WHAT YOU HAVE TO DO:
Please retype the records below exactly, from the first line through the line containing "yellow watering can", and leave out any pictures.

DATASET RECORDS:

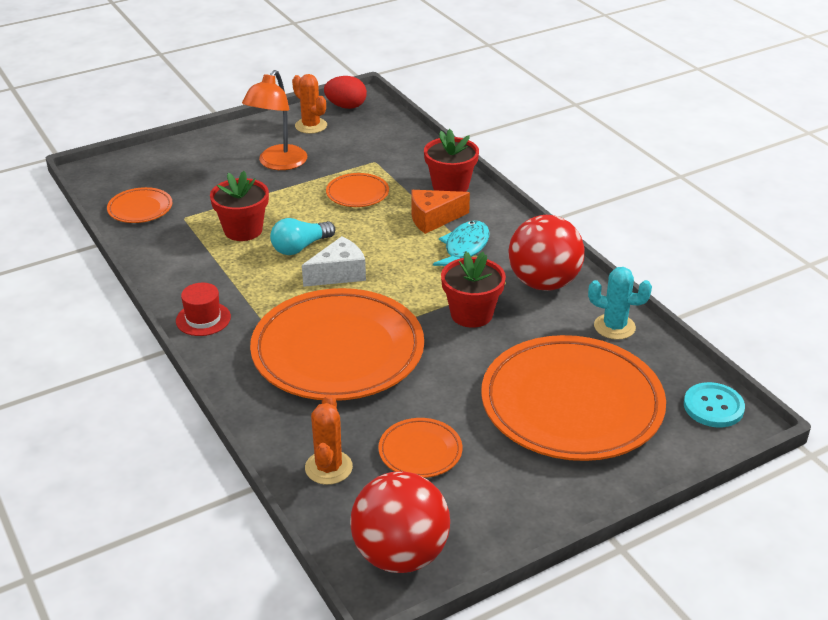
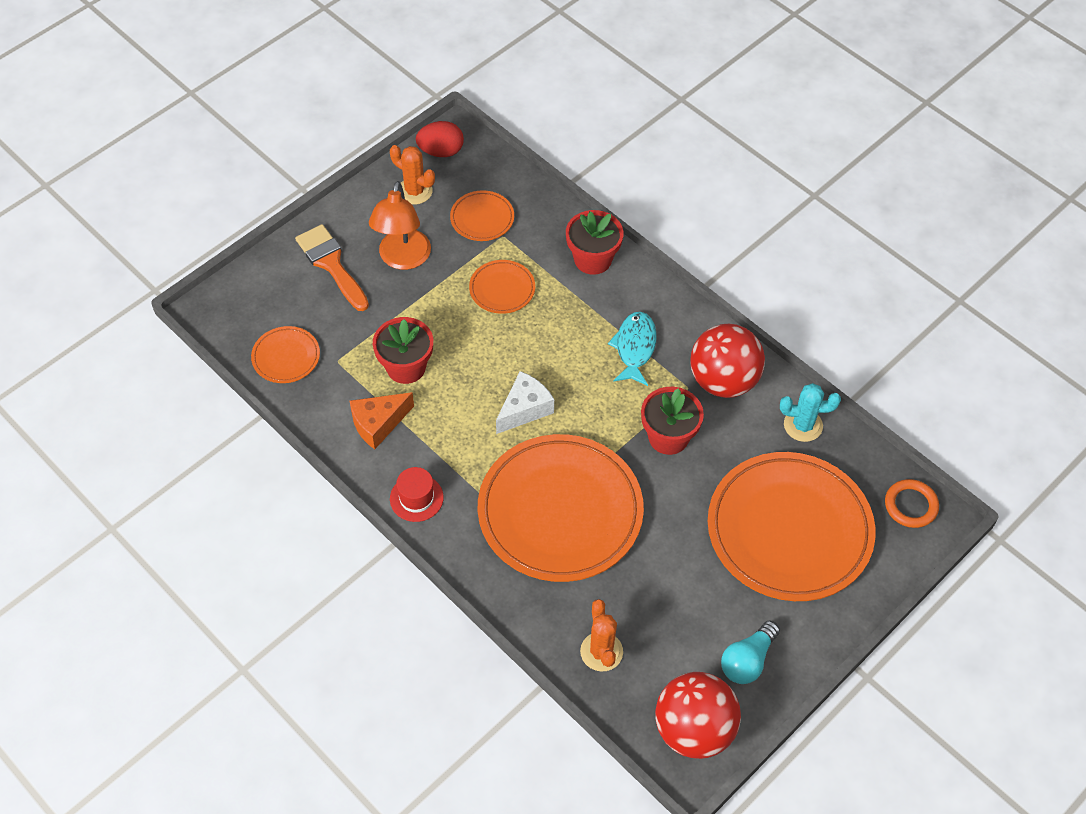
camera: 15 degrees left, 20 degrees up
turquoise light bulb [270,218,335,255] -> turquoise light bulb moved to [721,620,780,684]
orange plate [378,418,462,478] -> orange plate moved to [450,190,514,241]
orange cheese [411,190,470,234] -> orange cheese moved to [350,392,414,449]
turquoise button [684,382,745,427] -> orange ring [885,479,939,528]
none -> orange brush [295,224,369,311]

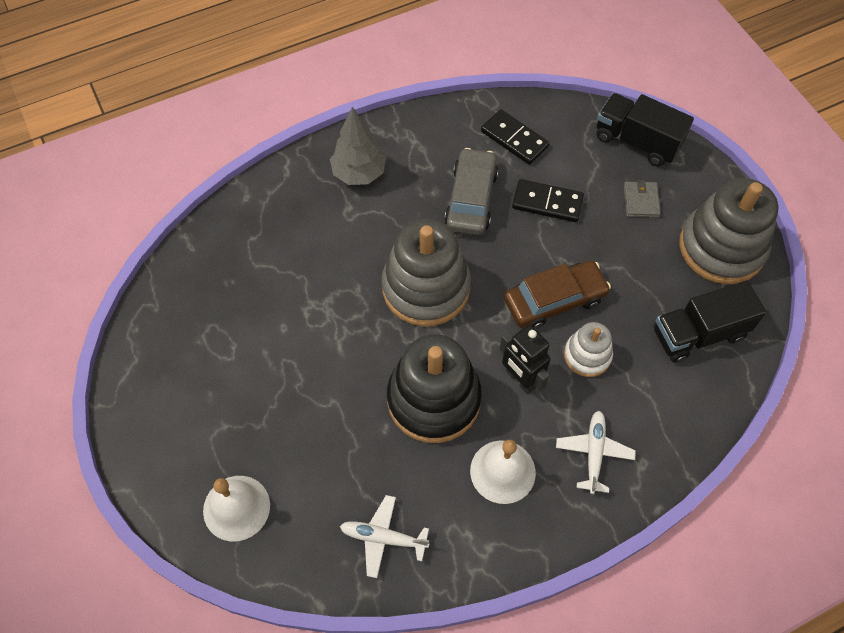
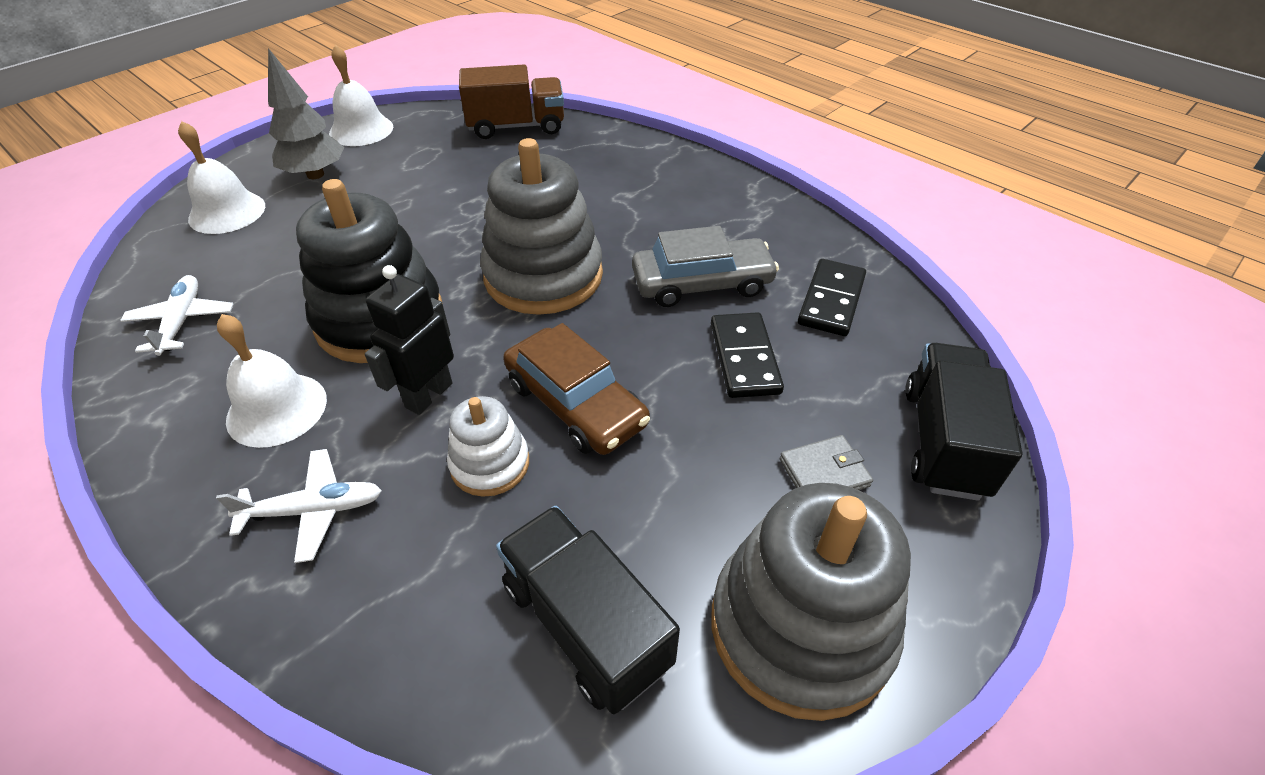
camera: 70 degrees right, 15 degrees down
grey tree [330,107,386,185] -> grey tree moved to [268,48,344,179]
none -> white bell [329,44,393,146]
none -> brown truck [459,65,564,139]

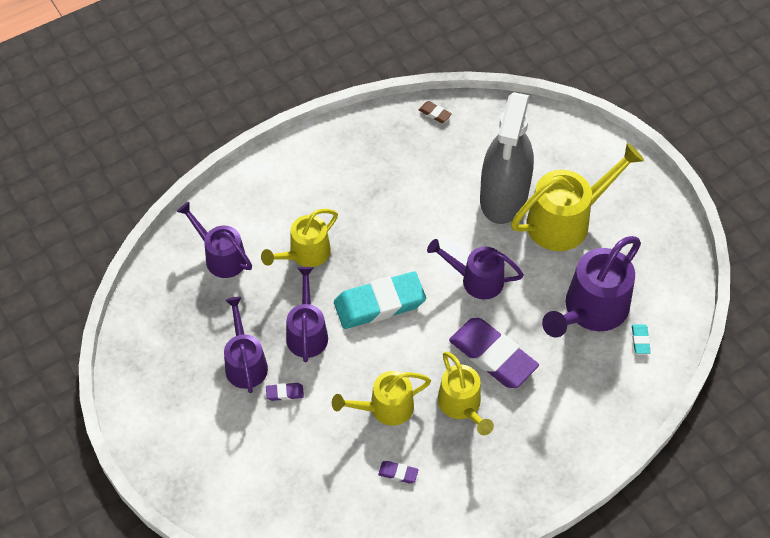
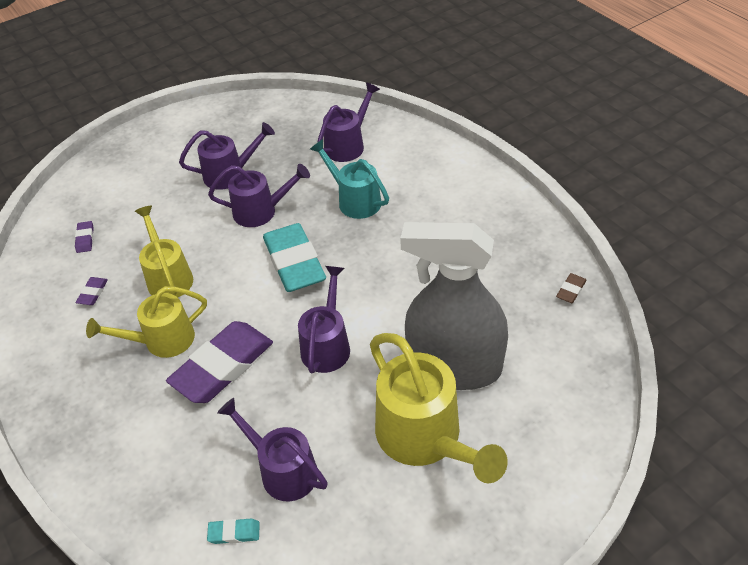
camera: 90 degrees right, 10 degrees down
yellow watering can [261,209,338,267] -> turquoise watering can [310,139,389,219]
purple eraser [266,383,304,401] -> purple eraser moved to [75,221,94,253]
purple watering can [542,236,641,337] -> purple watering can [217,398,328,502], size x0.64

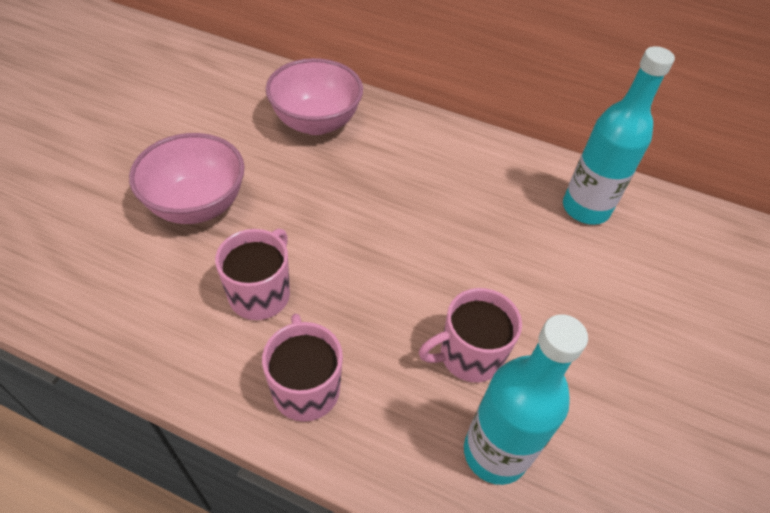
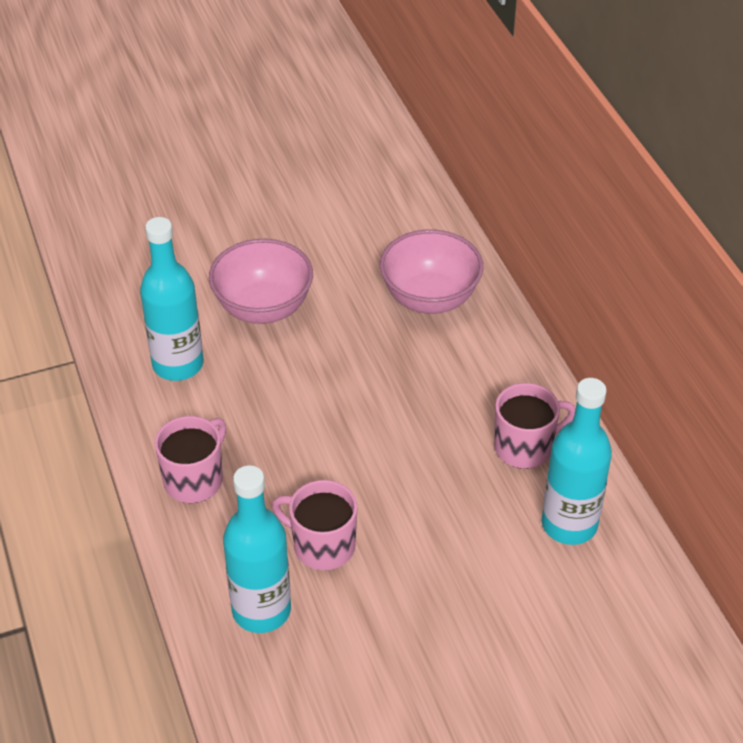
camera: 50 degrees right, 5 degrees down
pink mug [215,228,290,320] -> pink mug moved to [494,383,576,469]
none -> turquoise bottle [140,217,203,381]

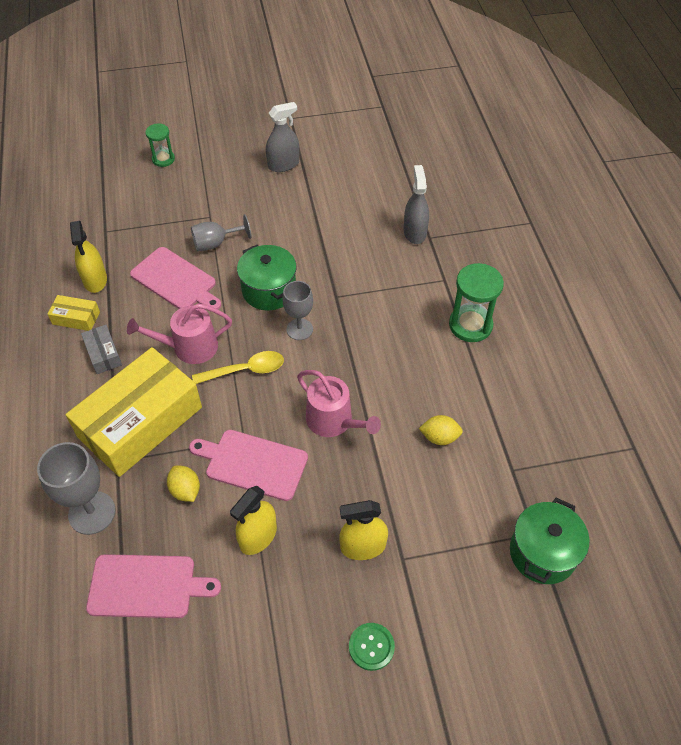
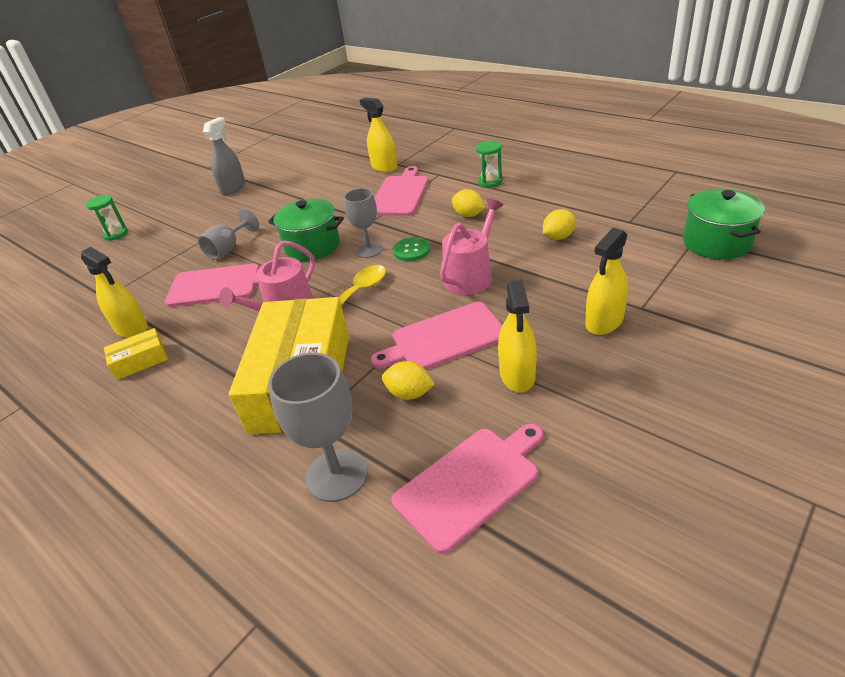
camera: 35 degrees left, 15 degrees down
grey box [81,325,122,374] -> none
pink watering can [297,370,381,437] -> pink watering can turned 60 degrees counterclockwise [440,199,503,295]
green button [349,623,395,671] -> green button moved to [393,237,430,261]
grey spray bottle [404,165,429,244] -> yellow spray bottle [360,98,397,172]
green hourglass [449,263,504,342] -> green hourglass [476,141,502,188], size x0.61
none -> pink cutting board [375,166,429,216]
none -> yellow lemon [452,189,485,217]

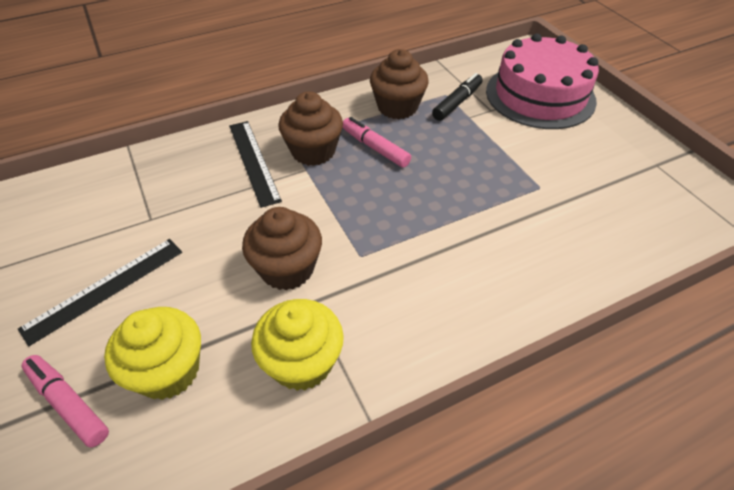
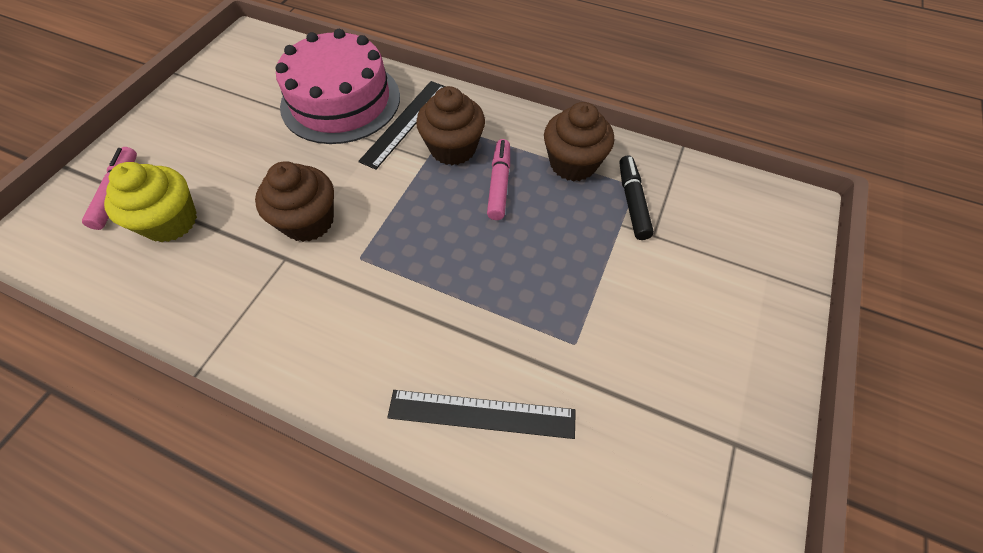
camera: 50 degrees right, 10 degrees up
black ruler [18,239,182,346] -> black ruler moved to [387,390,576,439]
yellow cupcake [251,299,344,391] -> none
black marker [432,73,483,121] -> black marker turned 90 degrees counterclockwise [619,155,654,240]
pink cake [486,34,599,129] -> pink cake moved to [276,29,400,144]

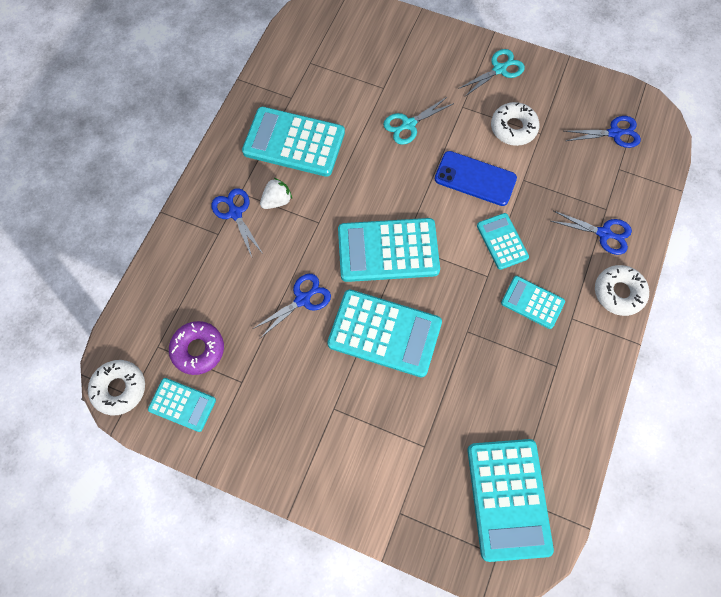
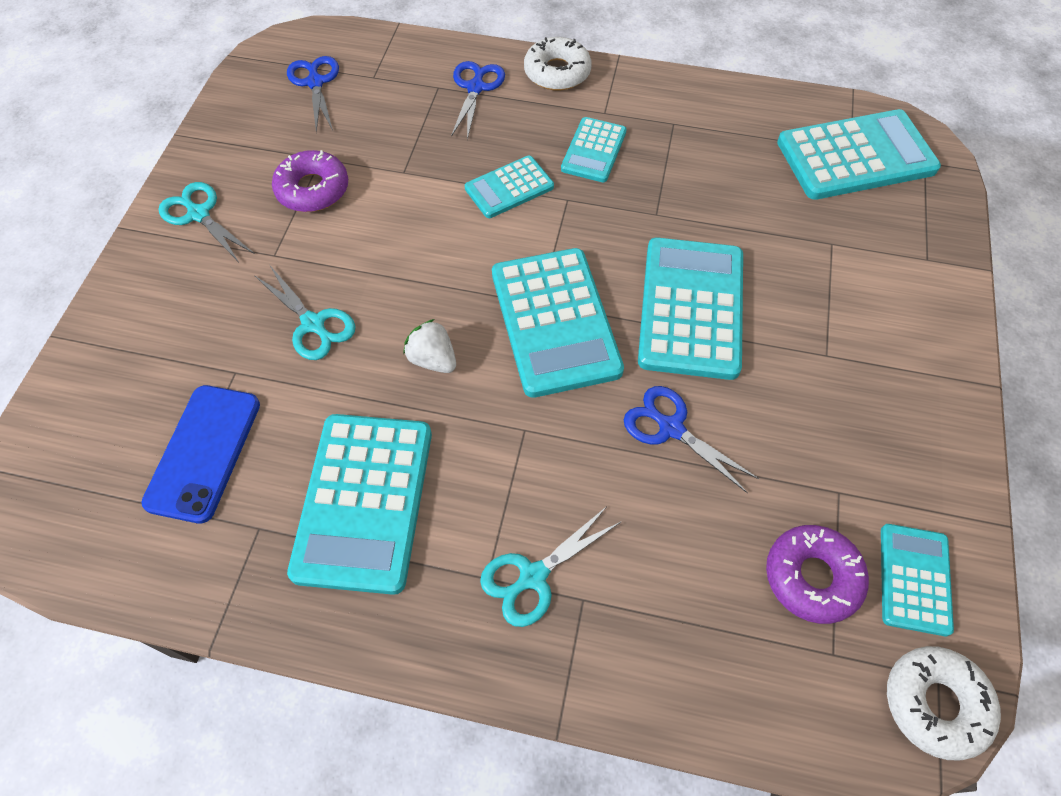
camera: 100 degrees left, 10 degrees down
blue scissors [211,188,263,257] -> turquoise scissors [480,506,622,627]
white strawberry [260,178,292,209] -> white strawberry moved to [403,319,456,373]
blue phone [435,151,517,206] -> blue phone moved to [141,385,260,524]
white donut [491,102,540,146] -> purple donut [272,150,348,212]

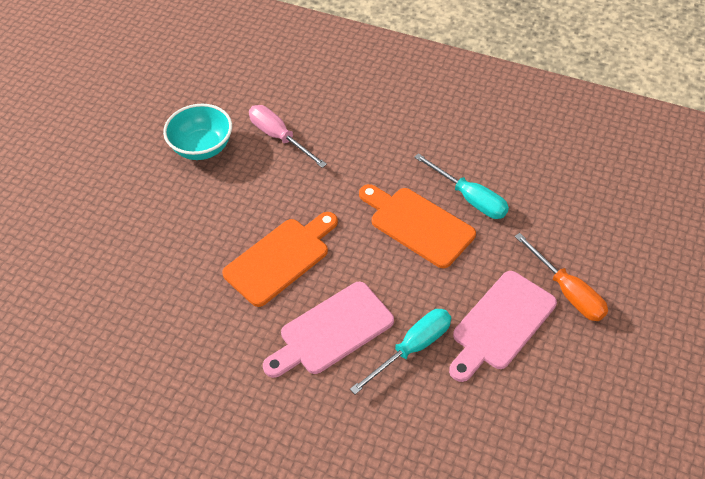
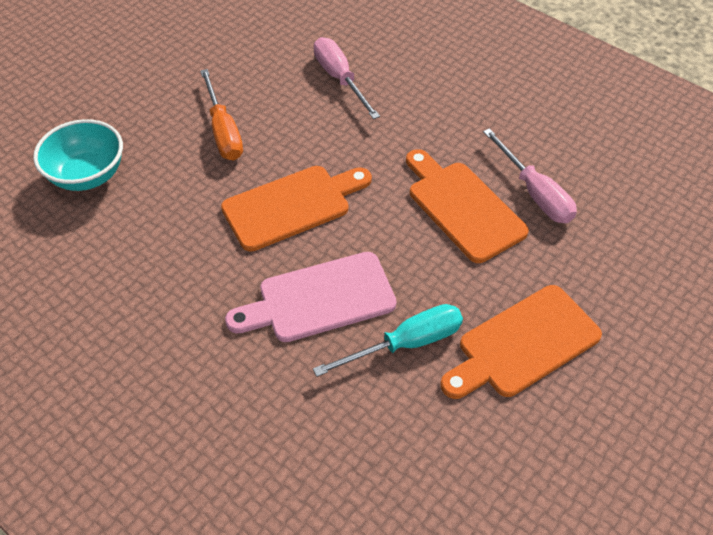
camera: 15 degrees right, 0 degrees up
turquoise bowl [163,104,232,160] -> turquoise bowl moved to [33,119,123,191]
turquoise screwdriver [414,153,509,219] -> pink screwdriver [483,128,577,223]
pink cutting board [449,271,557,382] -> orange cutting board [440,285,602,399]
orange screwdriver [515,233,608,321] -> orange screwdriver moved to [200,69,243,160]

TASK RESPONSE:
camera: 15 degrees left, 20 degrees up
turquoise light bulb [270,218,335,255] -> turquoise light bulb moved to [721,620,780,684]
orange plate [378,418,462,478] -> orange plate moved to [450,190,514,241]
orange cheese [411,190,470,234] -> orange cheese moved to [350,392,414,449]
turquoise button [684,382,745,427] -> orange ring [885,479,939,528]
none -> orange brush [295,224,369,311]

camera: 70 degrees right, 15 degrees down
grey tree [330,107,386,185] -> grey tree moved to [268,48,344,179]
none -> white bell [329,44,393,146]
none -> brown truck [459,65,564,139]

camera: 90 degrees right, 10 degrees down
yellow watering can [261,209,338,267] -> turquoise watering can [310,139,389,219]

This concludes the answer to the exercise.